[[ MATERIAL PROVIDED open ]]

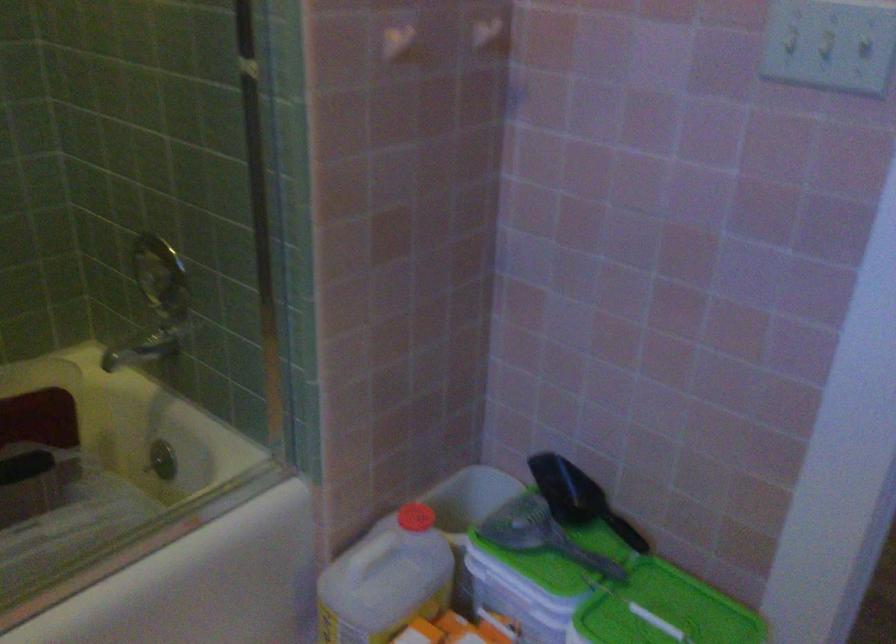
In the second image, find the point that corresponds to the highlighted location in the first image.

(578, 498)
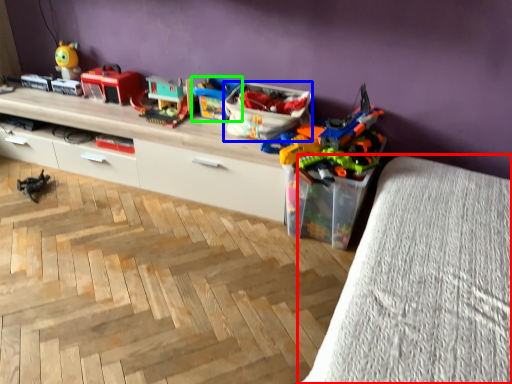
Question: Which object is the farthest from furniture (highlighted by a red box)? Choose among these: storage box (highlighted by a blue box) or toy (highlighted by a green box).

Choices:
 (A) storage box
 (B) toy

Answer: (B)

[[ MATERIAL PROVIDED closed ]]
[[ MATERIAL PROVIDED open ]]

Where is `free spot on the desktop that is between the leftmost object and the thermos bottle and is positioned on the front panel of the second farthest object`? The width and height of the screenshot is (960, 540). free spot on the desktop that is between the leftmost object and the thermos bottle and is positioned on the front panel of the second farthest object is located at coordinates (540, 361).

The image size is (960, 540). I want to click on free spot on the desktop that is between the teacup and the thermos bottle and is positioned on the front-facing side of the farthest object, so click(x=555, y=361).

[[ MATERIAL PROVIDED closed ]]
[[ MATERIAL PROVIDED open ]]

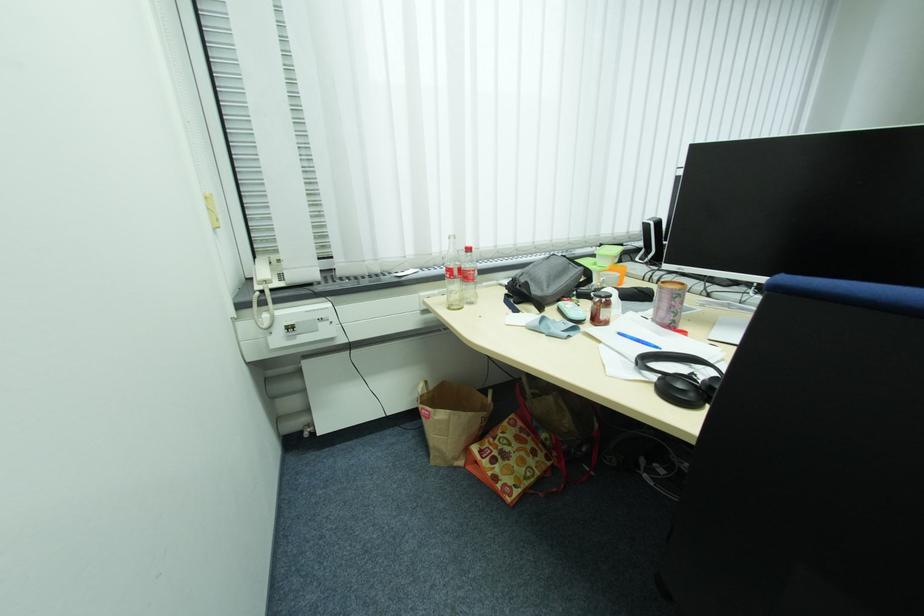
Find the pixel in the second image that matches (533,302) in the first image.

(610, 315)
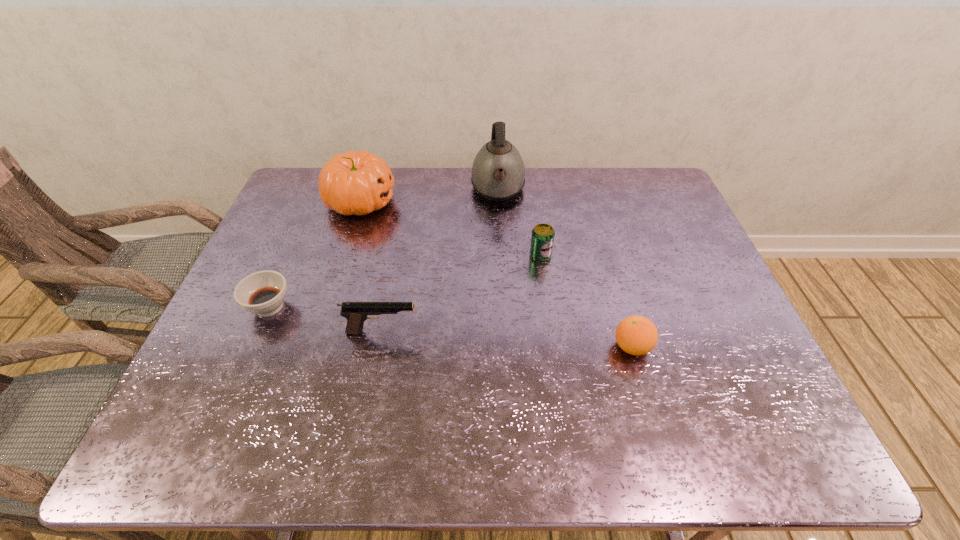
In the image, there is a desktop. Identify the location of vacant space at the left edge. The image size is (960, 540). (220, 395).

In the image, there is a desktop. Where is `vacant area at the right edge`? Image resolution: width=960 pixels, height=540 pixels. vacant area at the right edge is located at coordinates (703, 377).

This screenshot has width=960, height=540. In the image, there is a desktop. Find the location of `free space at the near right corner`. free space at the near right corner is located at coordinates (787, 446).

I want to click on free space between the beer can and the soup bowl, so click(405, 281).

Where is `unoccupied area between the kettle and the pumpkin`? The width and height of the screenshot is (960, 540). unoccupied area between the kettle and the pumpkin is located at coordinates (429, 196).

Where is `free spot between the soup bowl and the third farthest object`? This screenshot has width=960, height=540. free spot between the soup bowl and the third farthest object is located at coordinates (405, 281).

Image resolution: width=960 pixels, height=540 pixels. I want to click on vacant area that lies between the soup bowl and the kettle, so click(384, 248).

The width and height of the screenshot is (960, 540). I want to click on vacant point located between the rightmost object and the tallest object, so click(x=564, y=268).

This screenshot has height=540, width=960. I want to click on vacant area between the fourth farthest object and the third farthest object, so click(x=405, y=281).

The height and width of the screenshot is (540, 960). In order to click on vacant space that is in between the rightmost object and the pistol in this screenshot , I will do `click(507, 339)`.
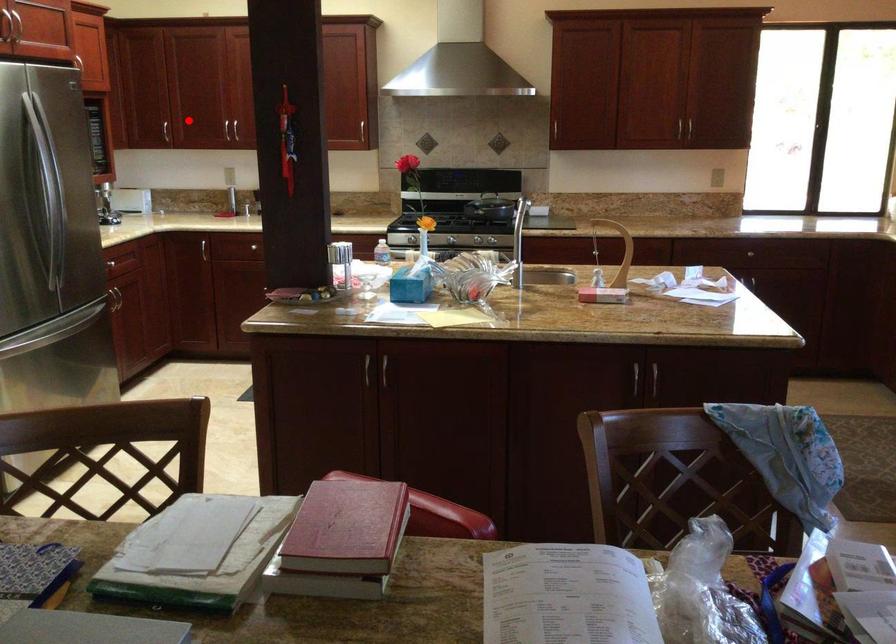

[[ MATERIAL PROVIDED closed ]]

### WORK INSTRUCTIONS
How many lines in the entries above contain the string "edge"? Reply with the number alone.

### TASK ANSWER
2